TO DO: Repeat, exactly and alone, every line from the line that contains "yellow hourglass [382,97,426,179]" to the end of the entries.

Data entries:

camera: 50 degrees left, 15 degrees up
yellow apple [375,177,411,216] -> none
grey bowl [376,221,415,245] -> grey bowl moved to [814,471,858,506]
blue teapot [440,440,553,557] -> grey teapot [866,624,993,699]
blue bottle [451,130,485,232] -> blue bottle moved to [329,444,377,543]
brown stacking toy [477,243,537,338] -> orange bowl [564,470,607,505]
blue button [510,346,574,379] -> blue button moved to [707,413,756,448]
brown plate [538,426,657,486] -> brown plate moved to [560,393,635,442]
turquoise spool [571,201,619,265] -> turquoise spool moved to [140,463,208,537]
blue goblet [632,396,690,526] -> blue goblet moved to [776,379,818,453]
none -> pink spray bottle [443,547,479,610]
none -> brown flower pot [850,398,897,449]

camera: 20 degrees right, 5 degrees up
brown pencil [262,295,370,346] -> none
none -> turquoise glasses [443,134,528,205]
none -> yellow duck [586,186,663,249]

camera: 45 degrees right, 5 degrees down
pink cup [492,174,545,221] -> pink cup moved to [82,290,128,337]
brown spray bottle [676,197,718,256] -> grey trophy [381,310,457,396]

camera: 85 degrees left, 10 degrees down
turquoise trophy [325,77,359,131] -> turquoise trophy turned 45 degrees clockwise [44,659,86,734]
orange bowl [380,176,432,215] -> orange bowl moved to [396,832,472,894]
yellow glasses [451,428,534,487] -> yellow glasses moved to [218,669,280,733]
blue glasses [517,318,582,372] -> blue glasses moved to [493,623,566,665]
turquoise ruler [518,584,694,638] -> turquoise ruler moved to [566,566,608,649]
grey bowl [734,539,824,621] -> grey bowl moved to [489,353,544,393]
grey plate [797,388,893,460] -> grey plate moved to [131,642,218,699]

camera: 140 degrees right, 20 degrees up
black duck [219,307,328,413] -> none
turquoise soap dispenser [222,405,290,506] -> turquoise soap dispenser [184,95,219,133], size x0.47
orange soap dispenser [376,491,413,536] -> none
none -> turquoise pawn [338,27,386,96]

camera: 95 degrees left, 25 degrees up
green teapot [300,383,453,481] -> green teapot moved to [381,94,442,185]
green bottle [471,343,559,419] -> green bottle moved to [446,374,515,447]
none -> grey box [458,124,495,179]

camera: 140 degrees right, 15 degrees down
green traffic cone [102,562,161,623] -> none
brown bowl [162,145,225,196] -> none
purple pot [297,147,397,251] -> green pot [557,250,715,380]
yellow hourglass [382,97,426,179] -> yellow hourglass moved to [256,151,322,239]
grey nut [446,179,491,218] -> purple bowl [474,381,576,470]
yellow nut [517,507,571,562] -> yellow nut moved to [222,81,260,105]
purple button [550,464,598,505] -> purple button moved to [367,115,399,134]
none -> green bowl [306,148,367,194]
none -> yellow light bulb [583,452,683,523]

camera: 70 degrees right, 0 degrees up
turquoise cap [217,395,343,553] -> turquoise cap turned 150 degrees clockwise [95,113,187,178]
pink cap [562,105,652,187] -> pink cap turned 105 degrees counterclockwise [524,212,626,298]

EXPECTED OUTPUT:
yellow hourglass [382,97,426,179] -> yellow hourglass moved to [256,151,322,239]
grey nut [446,179,491,218] -> purple bowl [474,381,576,470]
yellow nut [517,507,571,562] -> yellow nut moved to [222,81,260,105]
purple button [550,464,598,505] -> purple button moved to [367,115,399,134]
none -> green bowl [306,148,367,194]
none -> yellow light bulb [583,452,683,523]

camera: 70 degrees right, 0 degrees up
turquoise cap [217,395,343,553] -> turquoise cap turned 150 degrees clockwise [95,113,187,178]
pink cap [562,105,652,187] -> pink cap turned 105 degrees counterclockwise [524,212,626,298]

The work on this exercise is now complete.